▶ _What you will do_
Leave out every picture, and restate word for word only the lines from the one containing "BUTTON3: TTP223 -> KY-004" through the end of the material.

▶ _Data extracts_
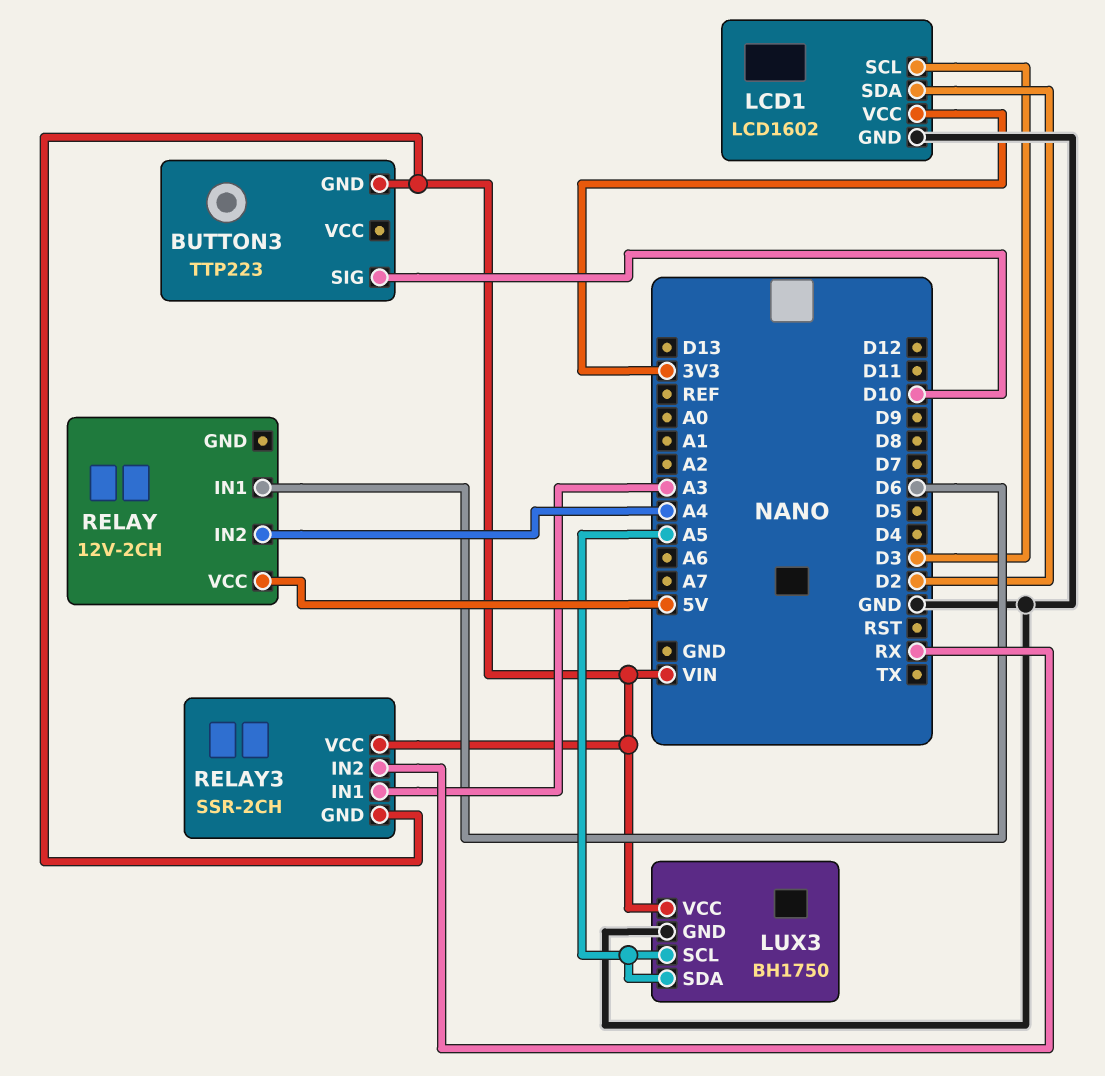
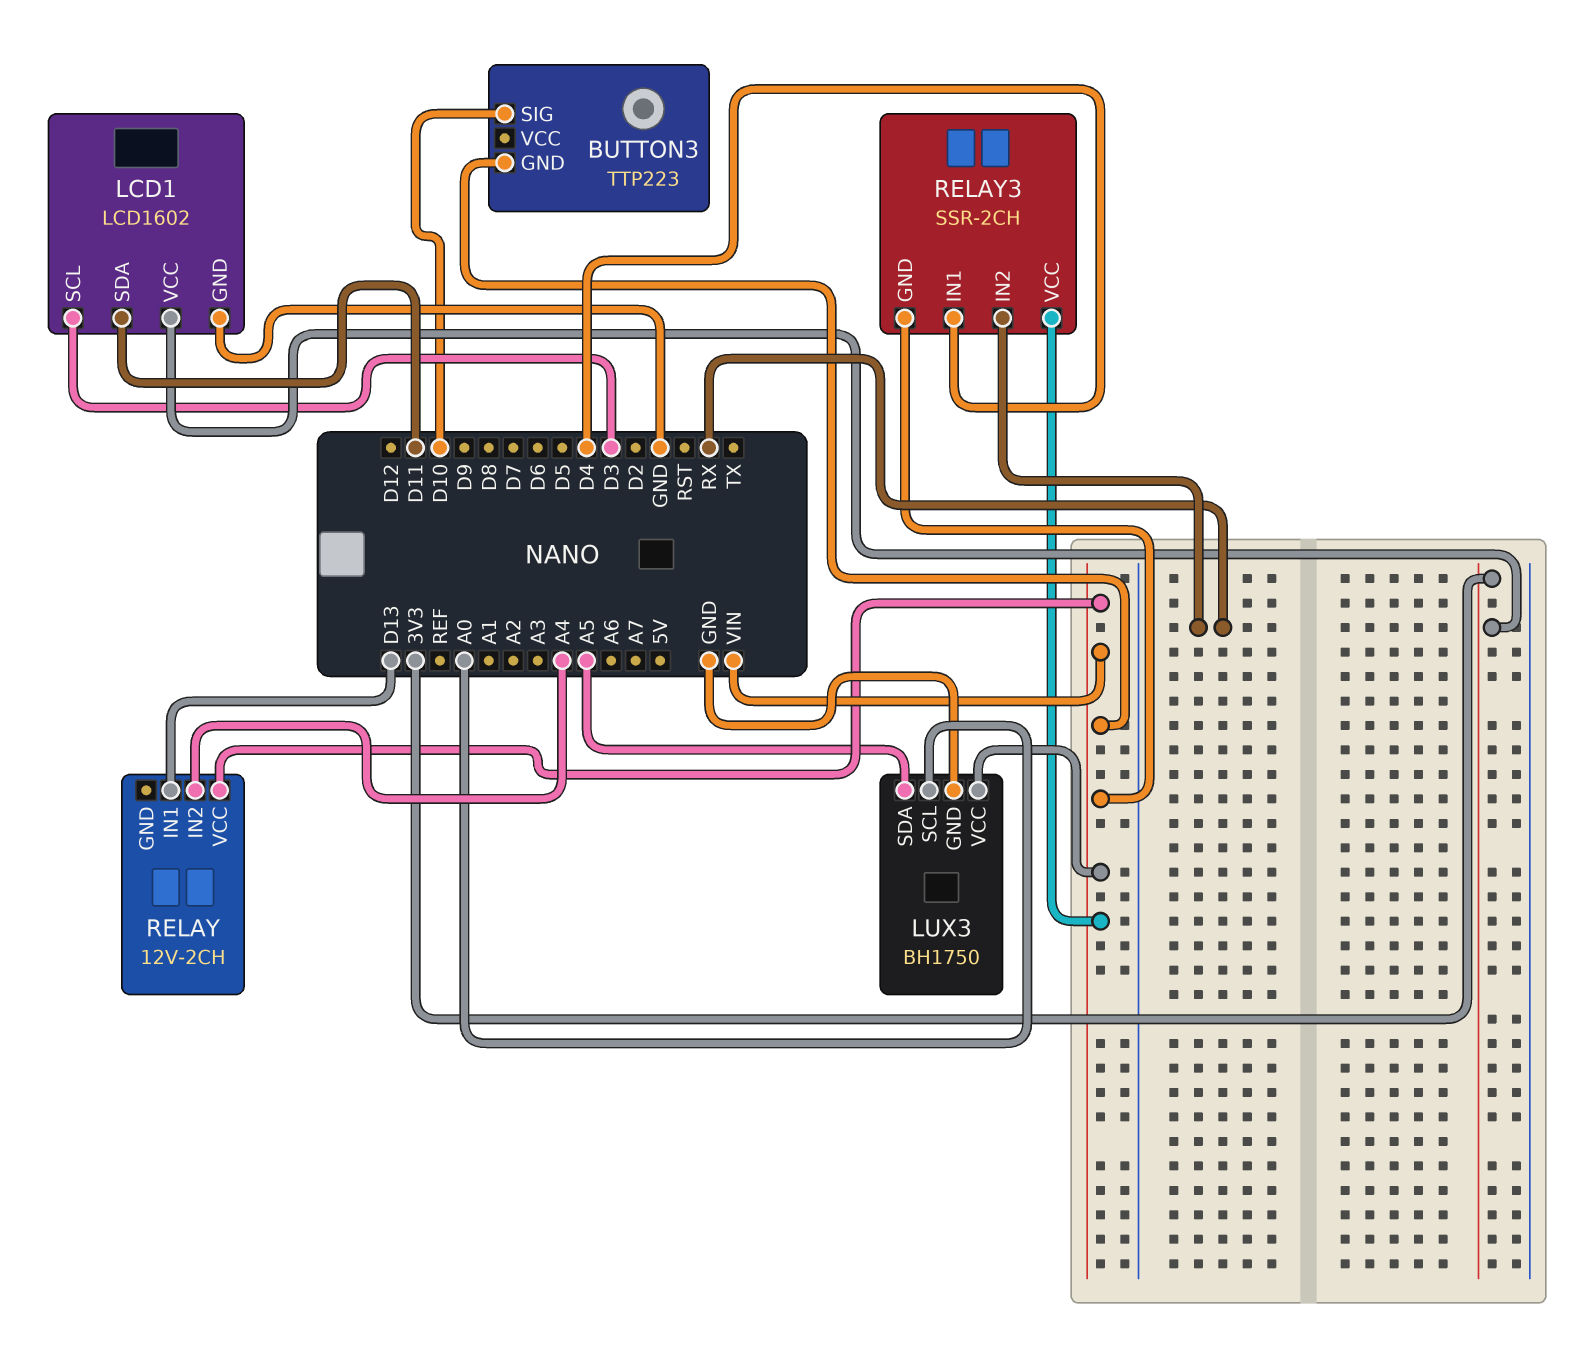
LCD1 pin SDA: D2 -> D11
LUX3 pin SCL: A5 -> A0
RELAY pin IN1: D6 -> D13
RELAY pin VCC: 5V -> VIN
RELAY3 pin IN1: A3 -> D4

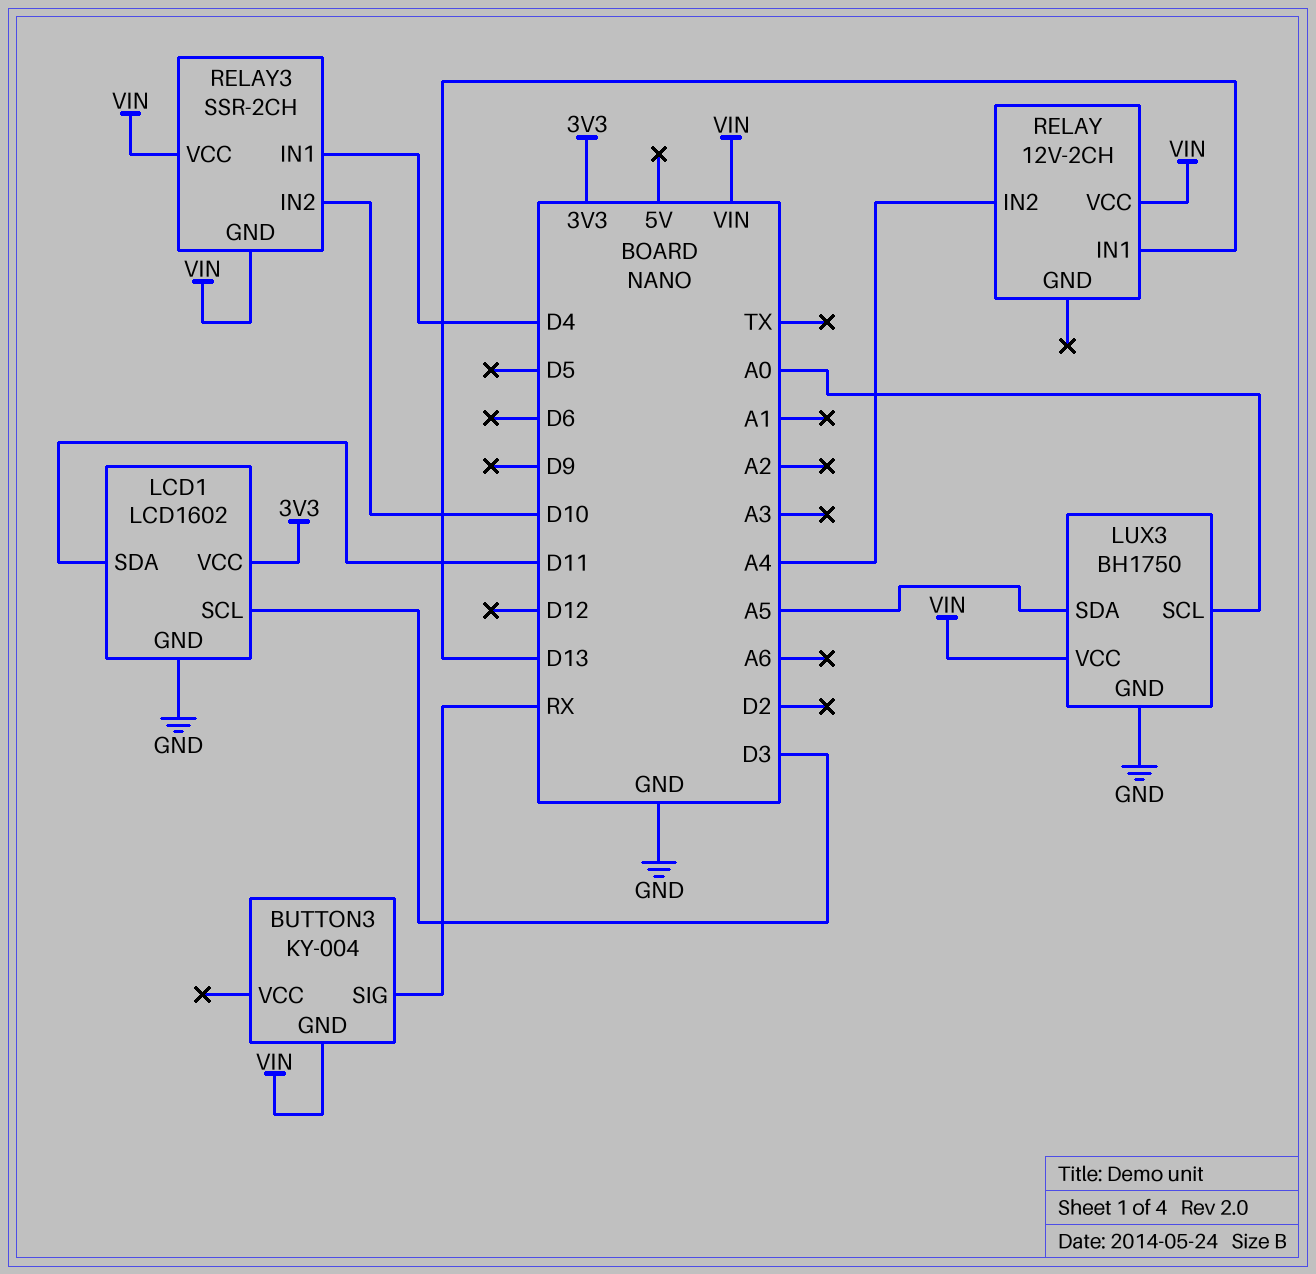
BUTTON3: TTP223 -> KY-004
BUTTON3 pin SIG: D10 -> RX
RELAY3 pin IN2: RX -> D10

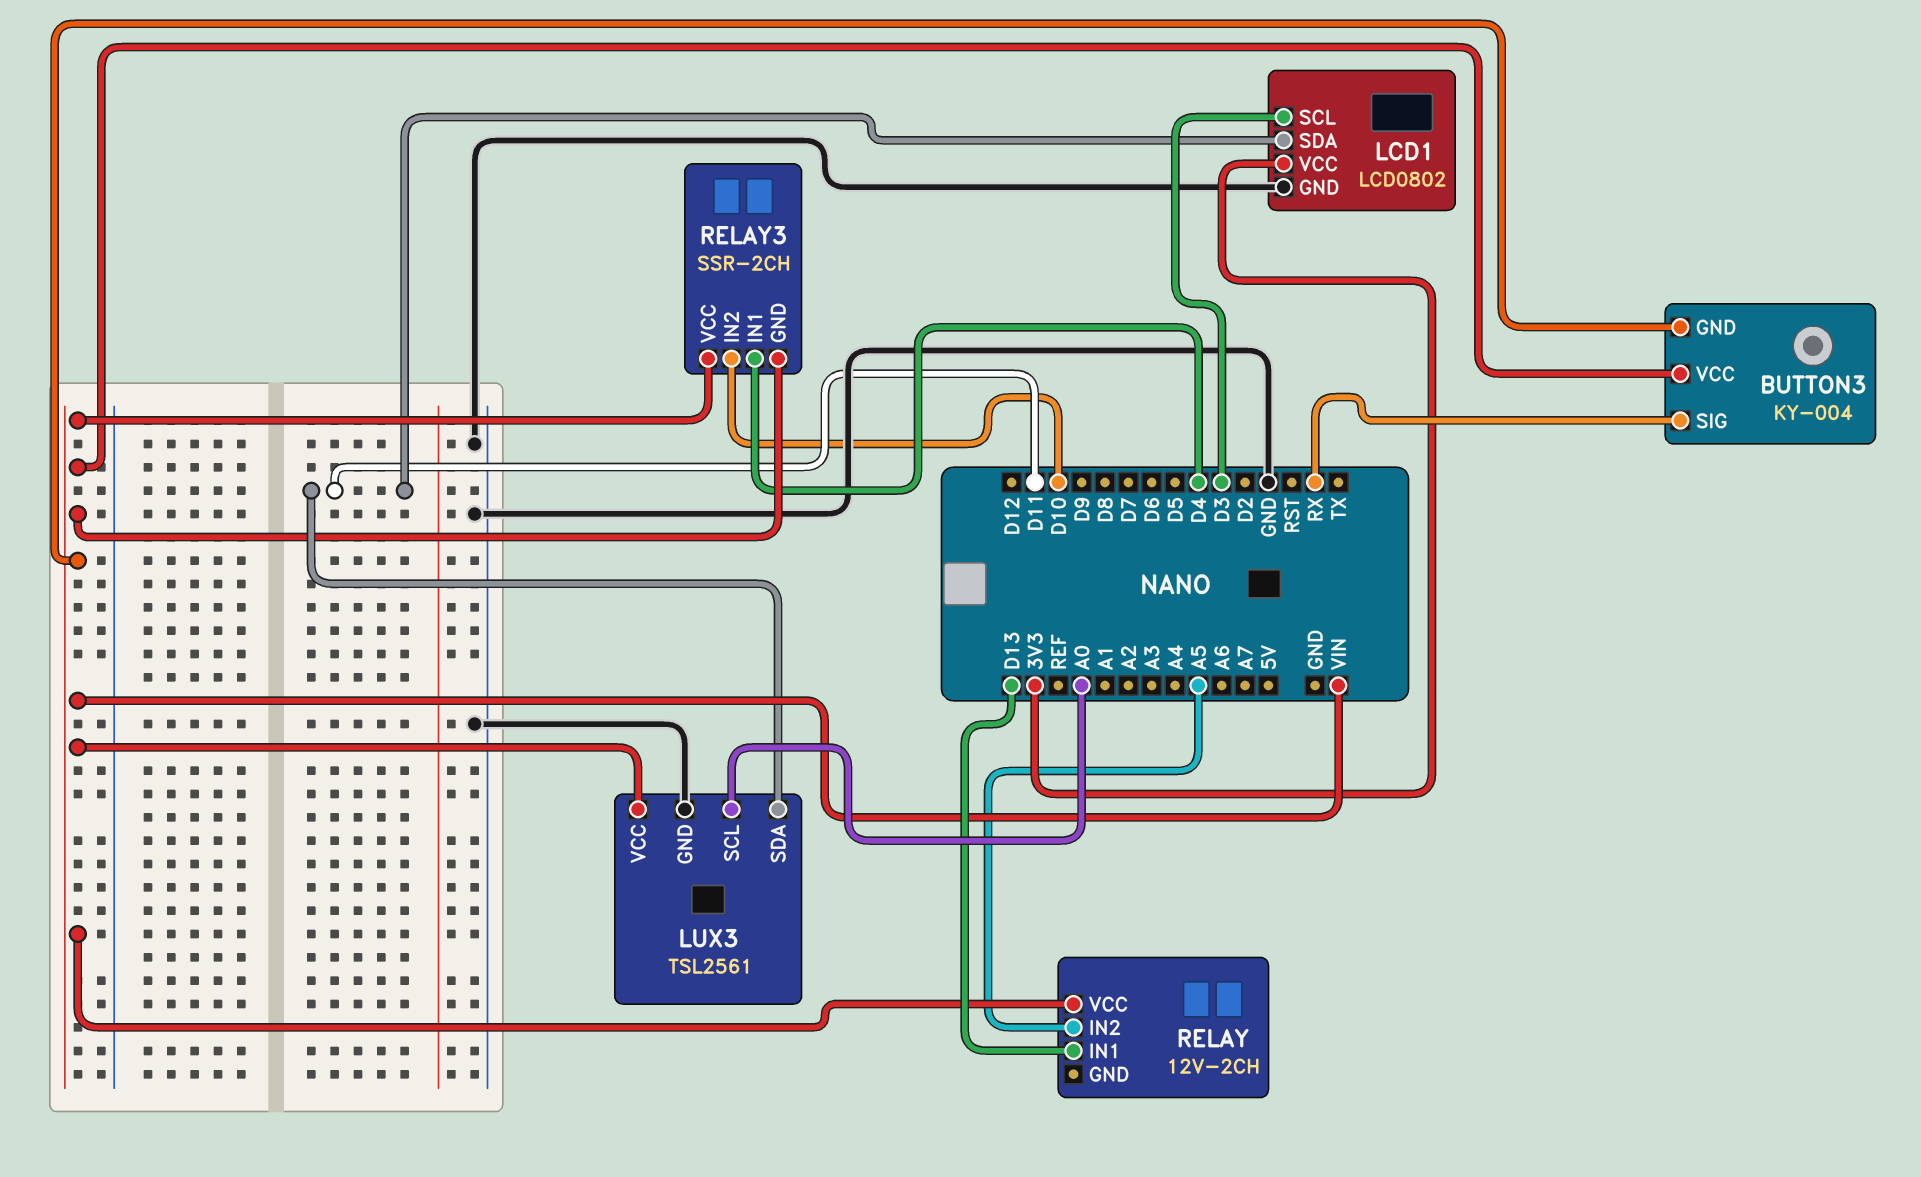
BUTTON3 pin VCC: none -> VIN
LCD1: LCD1602 -> LCD0802
LUX3: BH1750 -> TSL2561
LUX3 pin SDA: A5 -> D11
RELAY pin IN2: A4 -> A5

▶ _Response_
BUTTON3: TTP223 -> KY-004
BUTTON3 pin SIG: D10 -> RX
RELAY3 pin IN2: RX -> D10

BUTTON3 pin VCC: none -> VIN
LCD1: LCD1602 -> LCD0802
LUX3: BH1750 -> TSL2561
LUX3 pin SDA: A5 -> D11
RELAY pin IN2: A4 -> A5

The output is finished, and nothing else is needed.